═════ Dataset content ═════

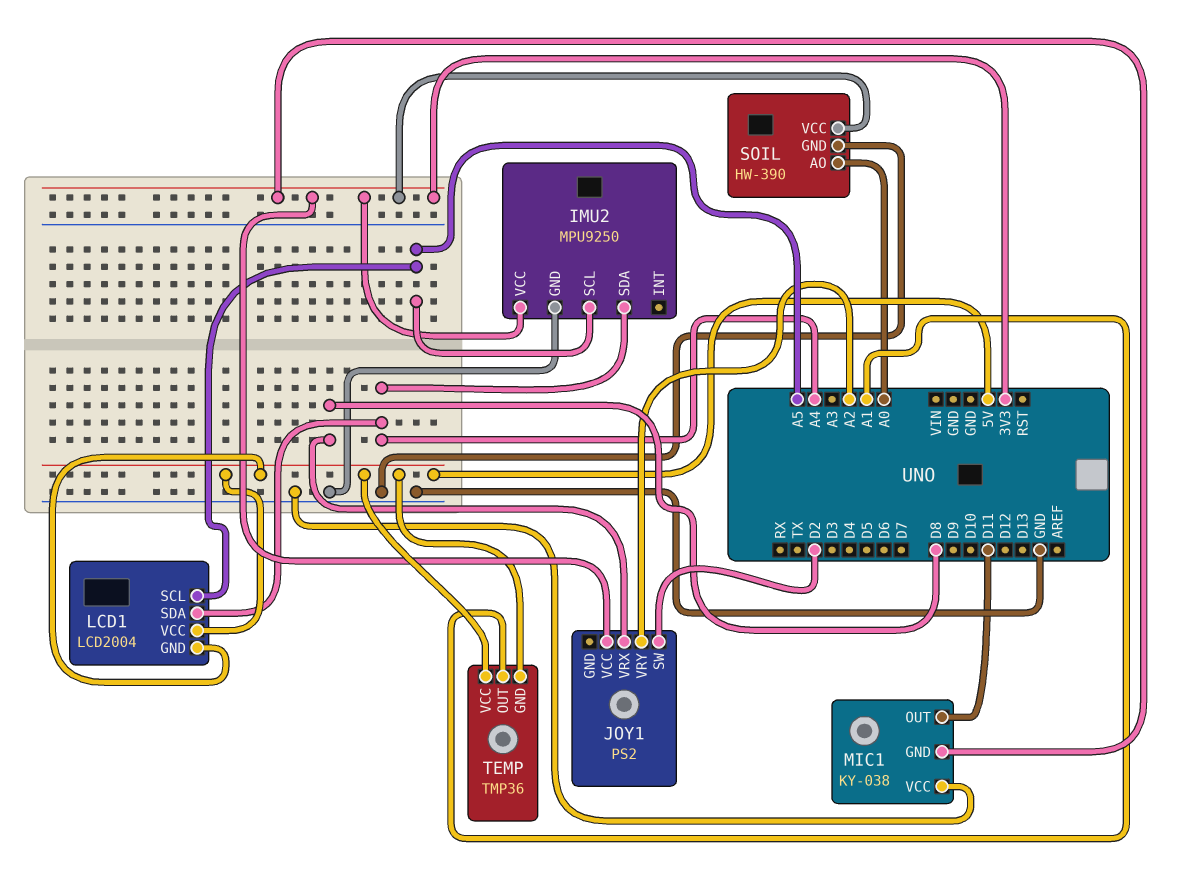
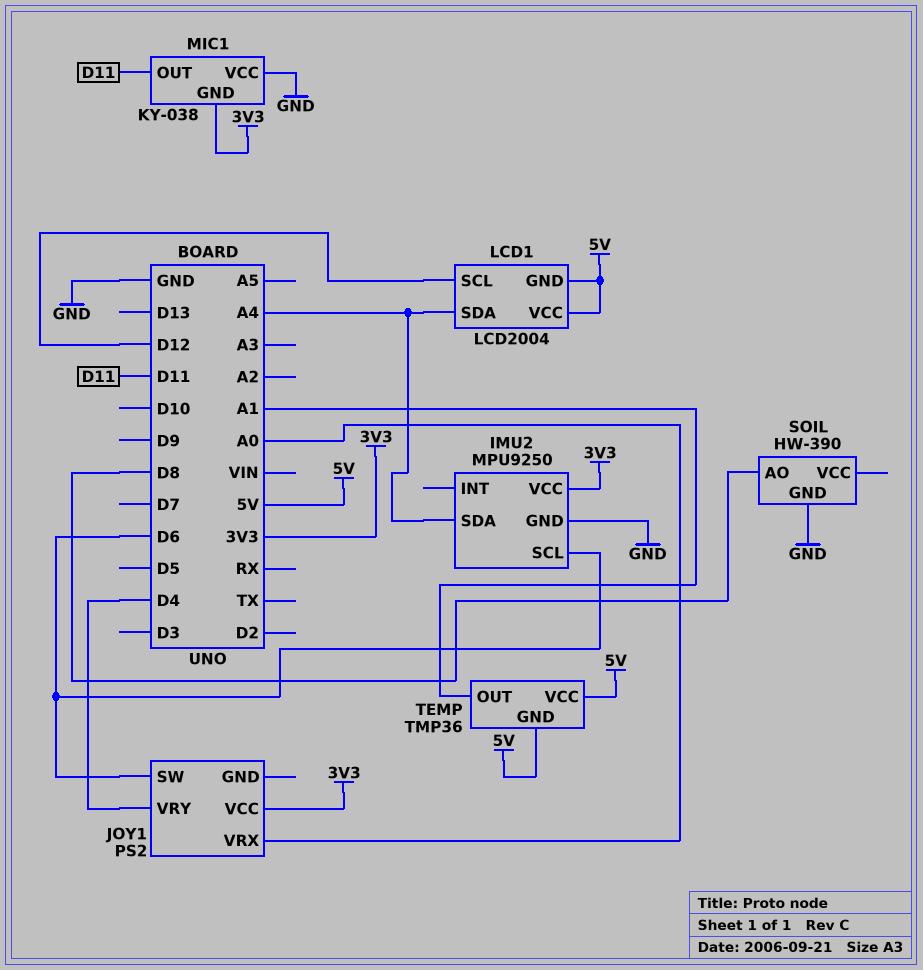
IMU2 pin SCL: A5 -> D6
JOY1 pin SW: D2 -> D6
JOY1 pin VRX: D8 -> A0
JOY1 pin VRY: A2 -> D4
LCD1 pin SCL: A5 -> D12
SOIL pin AO: A0 -> D8
SOIL pin VCC: 3V3 -> none

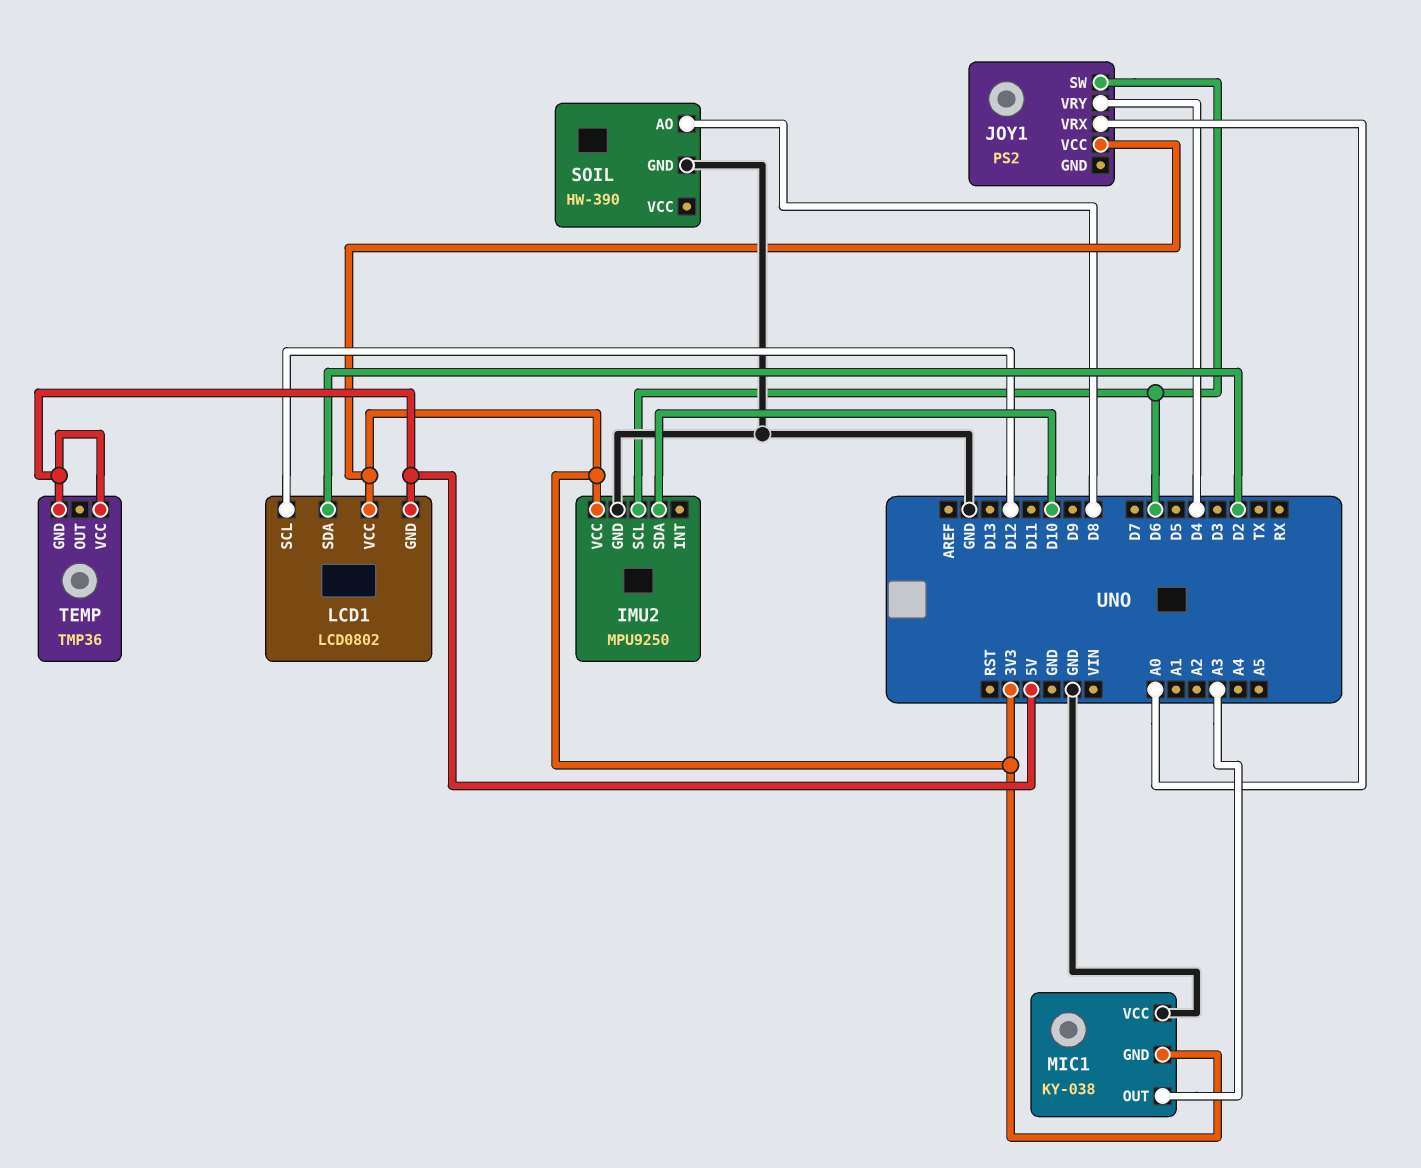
IMU2 pin SDA: A4 -> D10
LCD1: LCD2004 -> LCD0802
LCD1 pin SDA: A4 -> D2
LCD1 pin VCC: 5V -> 3V3
MIC1 pin OUT: D11 -> A3
TEMP pin OUT: A1 -> none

═════

Aim of the exercise:
Everything in the material must be duplicated exactly, except the pictures.

Task response:
IMU2 pin SCL: A5 -> D6
JOY1 pin SW: D2 -> D6
JOY1 pin VRX: D8 -> A0
JOY1 pin VRY: A2 -> D4
LCD1 pin SCL: A5 -> D12
SOIL pin AO: A0 -> D8
SOIL pin VCC: 3V3 -> none

IMU2 pin SDA: A4 -> D10
LCD1: LCD2004 -> LCD0802
LCD1 pin SDA: A4 -> D2
LCD1 pin VCC: 5V -> 3V3
MIC1 pin OUT: D11 -> A3
TEMP pin OUT: A1 -> none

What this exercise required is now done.